Copy each line of the records that holds the string "breast".

..............................

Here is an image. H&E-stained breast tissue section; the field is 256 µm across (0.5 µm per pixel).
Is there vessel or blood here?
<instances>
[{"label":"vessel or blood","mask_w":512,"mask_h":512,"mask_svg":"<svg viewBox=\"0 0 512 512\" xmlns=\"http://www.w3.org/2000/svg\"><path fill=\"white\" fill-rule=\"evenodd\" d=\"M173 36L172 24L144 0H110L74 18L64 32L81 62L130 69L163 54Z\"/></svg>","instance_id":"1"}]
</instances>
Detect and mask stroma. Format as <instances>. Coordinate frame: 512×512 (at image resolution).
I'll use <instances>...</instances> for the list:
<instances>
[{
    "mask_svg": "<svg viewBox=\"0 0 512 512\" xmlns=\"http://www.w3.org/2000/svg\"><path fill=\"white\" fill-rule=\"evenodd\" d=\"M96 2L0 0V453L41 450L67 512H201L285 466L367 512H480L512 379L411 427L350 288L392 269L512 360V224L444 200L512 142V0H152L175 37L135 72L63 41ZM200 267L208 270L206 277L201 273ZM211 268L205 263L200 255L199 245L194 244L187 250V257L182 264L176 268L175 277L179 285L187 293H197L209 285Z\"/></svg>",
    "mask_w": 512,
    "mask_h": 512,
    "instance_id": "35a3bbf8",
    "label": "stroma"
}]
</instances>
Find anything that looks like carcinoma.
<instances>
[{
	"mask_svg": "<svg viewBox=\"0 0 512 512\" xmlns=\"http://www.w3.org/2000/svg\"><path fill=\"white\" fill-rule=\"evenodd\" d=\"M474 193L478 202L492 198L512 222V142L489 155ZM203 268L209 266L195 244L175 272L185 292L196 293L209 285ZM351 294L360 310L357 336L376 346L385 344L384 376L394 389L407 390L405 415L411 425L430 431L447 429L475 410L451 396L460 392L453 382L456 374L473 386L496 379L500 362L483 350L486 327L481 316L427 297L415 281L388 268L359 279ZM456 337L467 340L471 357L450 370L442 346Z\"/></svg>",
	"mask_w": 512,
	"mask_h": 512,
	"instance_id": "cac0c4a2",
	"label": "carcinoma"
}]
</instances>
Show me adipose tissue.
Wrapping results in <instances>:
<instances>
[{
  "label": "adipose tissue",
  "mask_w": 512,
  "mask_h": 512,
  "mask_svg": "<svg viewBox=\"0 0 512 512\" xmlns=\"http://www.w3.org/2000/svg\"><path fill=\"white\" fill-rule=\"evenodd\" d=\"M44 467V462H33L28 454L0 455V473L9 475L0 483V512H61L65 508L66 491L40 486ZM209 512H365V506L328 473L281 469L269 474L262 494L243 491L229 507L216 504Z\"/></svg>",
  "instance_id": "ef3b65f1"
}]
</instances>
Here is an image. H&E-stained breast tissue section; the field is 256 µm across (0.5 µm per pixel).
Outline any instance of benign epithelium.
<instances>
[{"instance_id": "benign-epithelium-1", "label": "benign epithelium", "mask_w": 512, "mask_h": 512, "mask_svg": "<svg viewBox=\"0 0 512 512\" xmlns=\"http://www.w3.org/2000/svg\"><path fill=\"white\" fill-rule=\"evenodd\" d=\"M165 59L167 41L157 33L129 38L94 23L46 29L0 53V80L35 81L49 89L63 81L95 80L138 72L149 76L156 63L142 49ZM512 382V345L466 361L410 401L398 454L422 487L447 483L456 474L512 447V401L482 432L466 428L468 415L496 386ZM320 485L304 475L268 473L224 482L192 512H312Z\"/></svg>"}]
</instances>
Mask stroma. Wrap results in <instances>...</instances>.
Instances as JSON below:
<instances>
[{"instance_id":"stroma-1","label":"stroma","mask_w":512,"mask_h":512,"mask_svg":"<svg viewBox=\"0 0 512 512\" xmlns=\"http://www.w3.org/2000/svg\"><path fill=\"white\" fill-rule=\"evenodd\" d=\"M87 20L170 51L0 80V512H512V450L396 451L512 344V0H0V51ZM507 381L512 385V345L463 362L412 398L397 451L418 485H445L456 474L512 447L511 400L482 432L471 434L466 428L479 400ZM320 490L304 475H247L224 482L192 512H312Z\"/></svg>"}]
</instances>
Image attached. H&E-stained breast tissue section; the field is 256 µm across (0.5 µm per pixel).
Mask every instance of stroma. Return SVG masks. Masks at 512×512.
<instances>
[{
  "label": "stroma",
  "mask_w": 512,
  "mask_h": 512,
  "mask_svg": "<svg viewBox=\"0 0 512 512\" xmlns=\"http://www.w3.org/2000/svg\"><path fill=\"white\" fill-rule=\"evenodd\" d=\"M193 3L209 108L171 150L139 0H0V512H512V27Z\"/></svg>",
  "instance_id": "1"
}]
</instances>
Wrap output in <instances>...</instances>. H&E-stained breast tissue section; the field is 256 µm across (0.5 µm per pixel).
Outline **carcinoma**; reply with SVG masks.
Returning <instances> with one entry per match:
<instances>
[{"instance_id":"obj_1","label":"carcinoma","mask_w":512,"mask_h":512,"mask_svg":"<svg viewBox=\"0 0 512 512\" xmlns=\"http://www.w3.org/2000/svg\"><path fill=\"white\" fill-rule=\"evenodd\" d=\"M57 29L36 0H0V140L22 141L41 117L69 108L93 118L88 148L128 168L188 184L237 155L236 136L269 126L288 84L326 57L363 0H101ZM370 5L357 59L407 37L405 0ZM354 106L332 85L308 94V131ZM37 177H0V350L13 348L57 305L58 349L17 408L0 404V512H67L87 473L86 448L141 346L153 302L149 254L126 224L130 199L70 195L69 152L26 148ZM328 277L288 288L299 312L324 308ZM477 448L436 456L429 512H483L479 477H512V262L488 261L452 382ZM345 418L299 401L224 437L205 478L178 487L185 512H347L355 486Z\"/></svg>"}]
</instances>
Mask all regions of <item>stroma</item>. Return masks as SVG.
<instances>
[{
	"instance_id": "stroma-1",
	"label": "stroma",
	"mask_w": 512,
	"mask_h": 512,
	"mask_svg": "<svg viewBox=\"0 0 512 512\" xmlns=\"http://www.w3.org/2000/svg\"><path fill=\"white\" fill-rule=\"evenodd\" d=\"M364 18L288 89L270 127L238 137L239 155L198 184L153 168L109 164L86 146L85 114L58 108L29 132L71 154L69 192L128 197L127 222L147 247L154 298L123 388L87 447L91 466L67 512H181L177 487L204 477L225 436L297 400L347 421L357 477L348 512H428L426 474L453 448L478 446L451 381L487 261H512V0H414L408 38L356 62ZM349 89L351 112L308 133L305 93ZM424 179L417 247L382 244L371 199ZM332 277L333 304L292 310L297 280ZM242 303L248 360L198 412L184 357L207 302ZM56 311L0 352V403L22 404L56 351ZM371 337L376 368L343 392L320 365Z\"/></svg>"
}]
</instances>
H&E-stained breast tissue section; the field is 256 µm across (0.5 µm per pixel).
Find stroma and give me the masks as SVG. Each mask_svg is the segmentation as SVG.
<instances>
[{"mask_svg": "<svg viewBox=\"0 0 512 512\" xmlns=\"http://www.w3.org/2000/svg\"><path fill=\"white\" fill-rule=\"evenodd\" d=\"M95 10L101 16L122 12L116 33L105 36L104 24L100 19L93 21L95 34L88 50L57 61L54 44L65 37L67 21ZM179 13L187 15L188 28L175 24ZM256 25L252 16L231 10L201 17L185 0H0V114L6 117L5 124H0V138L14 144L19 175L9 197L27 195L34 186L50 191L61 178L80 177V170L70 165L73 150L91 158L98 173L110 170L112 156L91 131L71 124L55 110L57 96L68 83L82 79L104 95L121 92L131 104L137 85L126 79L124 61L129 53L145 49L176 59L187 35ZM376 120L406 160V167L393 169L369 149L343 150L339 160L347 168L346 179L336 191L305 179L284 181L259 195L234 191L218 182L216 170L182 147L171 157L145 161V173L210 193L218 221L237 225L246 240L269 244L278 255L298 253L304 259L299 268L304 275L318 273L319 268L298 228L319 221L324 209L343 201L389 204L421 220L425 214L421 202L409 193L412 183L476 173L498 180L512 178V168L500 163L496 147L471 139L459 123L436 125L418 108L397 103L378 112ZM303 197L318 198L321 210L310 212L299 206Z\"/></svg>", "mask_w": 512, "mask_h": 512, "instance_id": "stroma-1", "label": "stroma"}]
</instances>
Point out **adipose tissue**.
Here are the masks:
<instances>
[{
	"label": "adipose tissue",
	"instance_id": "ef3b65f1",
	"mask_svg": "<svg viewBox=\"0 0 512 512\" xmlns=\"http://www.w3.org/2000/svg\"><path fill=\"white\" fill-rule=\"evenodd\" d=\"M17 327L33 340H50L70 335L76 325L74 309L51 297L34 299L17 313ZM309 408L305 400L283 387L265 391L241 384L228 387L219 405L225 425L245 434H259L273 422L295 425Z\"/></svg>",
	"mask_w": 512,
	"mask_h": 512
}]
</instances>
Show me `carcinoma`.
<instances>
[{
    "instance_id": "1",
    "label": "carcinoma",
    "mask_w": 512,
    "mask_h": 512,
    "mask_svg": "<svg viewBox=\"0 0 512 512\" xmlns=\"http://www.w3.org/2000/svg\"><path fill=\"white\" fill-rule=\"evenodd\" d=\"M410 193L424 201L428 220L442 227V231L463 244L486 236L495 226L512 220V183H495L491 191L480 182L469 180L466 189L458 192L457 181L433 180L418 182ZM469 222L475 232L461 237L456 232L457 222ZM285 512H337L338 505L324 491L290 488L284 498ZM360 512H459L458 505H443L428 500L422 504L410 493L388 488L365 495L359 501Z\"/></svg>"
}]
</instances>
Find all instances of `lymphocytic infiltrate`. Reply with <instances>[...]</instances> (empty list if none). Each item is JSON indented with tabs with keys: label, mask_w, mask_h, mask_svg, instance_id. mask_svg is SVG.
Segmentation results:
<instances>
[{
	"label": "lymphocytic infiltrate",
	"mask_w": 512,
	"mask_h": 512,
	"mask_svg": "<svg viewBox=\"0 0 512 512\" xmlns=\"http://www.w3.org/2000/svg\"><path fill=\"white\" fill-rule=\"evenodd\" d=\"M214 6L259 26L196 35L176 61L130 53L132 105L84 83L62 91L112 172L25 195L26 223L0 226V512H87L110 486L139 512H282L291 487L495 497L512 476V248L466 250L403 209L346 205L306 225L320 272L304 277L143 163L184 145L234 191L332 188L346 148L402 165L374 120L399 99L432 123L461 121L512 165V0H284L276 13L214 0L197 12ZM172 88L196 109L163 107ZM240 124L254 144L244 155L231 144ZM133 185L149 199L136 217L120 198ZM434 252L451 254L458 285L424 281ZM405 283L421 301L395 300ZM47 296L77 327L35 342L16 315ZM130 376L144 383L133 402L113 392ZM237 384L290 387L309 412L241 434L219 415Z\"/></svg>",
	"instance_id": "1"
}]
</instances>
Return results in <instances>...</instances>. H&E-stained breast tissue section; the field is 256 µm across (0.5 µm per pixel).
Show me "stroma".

..............................

## [SOLUTION TO THIS PROBLEM]
Here is an image. H&E-stained breast tissue section; the field is 256 µm across (0.5 µm per pixel).
Here is an image. H&E-stained breast tissue section; the field is 256 µm across (0.5 µm per pixel).
Image attached. H&E-stained breast tissue section; the field is 256 µm across (0.5 µm per pixel).
Wrap output in <instances>...</instances>. H&E-stained breast tissue section; the field is 256 µm across (0.5 µm per pixel).
H&E-stained breast tissue section; the field is 256 µm across (0.5 µm per pixel).
Return results in <instances>...</instances>. H&E-stained breast tissue section; the field is 256 µm across (0.5 µm per pixel).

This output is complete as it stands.